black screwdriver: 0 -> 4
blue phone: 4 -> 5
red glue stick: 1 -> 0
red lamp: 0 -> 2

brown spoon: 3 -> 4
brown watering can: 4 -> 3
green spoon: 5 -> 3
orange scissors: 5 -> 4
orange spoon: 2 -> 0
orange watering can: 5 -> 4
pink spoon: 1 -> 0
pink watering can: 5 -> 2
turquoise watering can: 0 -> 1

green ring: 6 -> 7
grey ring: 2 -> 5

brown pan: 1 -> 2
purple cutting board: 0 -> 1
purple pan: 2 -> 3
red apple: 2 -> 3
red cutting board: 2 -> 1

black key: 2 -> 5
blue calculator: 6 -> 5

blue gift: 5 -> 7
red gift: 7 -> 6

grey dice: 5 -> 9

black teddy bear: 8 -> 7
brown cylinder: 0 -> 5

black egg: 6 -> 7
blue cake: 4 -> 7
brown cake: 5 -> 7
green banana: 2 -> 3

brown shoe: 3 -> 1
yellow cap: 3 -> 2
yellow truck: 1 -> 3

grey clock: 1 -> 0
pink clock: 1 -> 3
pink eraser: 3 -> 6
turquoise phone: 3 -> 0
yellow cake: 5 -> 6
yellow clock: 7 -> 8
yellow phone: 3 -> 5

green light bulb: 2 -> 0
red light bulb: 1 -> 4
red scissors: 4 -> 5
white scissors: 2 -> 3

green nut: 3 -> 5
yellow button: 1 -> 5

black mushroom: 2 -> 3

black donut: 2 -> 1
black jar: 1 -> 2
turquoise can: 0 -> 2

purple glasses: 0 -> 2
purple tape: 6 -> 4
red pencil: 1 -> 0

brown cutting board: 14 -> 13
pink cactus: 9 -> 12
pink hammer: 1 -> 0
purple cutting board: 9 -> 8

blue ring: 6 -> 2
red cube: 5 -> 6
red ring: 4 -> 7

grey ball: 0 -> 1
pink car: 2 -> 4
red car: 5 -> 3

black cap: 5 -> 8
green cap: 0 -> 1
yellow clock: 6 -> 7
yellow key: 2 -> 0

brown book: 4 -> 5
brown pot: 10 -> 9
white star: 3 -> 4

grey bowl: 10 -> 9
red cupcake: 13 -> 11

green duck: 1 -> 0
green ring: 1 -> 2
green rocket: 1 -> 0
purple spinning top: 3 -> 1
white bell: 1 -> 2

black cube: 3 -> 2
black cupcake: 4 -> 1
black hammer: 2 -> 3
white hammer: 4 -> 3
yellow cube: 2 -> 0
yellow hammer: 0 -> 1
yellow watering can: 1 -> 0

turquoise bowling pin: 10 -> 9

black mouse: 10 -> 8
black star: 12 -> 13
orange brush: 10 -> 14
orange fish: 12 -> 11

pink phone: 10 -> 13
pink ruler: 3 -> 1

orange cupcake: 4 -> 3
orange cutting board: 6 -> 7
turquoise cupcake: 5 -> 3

________________

What to produce | Every entry above must appear again in the reply, exactly as it stands.

Output |
black screwdriver: 0 -> 4
blue phone: 4 -> 5
red glue stick: 1 -> 0
red lamp: 0 -> 2

brown spoon: 3 -> 4
brown watering can: 4 -> 3
green spoon: 5 -> 3
orange scissors: 5 -> 4
orange spoon: 2 -> 0
orange watering can: 5 -> 4
pink spoon: 1 -> 0
pink watering can: 5 -> 2
turquoise watering can: 0 -> 1

green ring: 6 -> 7
grey ring: 2 -> 5

brown pan: 1 -> 2
purple cutting board: 0 -> 1
purple pan: 2 -> 3
red apple: 2 -> 3
red cutting board: 2 -> 1

black key: 2 -> 5
blue calculator: 6 -> 5

blue gift: 5 -> 7
red gift: 7 -> 6

grey dice: 5 -> 9

black teddy bear: 8 -> 7
brown cylinder: 0 -> 5

black egg: 6 -> 7
blue cake: 4 -> 7
brown cake: 5 -> 7
green banana: 2 -> 3

brown shoe: 3 -> 1
yellow cap: 3 -> 2
yellow truck: 1 -> 3

grey clock: 1 -> 0
pink clock: 1 -> 3
pink eraser: 3 -> 6
turquoise phone: 3 -> 0
yellow cake: 5 -> 6
yellow clock: 7 -> 8
yellow phone: 3 -> 5

green light bulb: 2 -> 0
red light bulb: 1 -> 4
red scissors: 4 -> 5
white scissors: 2 -> 3

green nut: 3 -> 5
yellow button: 1 -> 5

black mushroom: 2 -> 3

black donut: 2 -> 1
black jar: 1 -> 2
turquoise can: 0 -> 2

purple glasses: 0 -> 2
purple tape: 6 -> 4
red pencil: 1 -> 0

brown cutting board: 14 -> 13
pink cactus: 9 -> 12
pink hammer: 1 -> 0
purple cutting board: 9 -> 8

blue ring: 6 -> 2
red cube: 5 -> 6
red ring: 4 -> 7

grey ball: 0 -> 1
pink car: 2 -> 4
red car: 5 -> 3

black cap: 5 -> 8
green cap: 0 -> 1
yellow clock: 6 -> 7
yellow key: 2 -> 0

brown book: 4 -> 5
brown pot: 10 -> 9
white star: 3 -> 4

grey bowl: 10 -> 9
red cupcake: 13 -> 11

green duck: 1 -> 0
green ring: 1 -> 2
green rocket: 1 -> 0
purple spinning top: 3 -> 1
white bell: 1 -> 2

black cube: 3 -> 2
black cupcake: 4 -> 1
black hammer: 2 -> 3
white hammer: 4 -> 3
yellow cube: 2 -> 0
yellow hammer: 0 -> 1
yellow watering can: 1 -> 0

turquoise bowling pin: 10 -> 9

black mouse: 10 -> 8
black star: 12 -> 13
orange brush: 10 -> 14
orange fish: 12 -> 11

pink phone: 10 -> 13
pink ruler: 3 -> 1

orange cupcake: 4 -> 3
orange cutting board: 6 -> 7
turquoise cupcake: 5 -> 3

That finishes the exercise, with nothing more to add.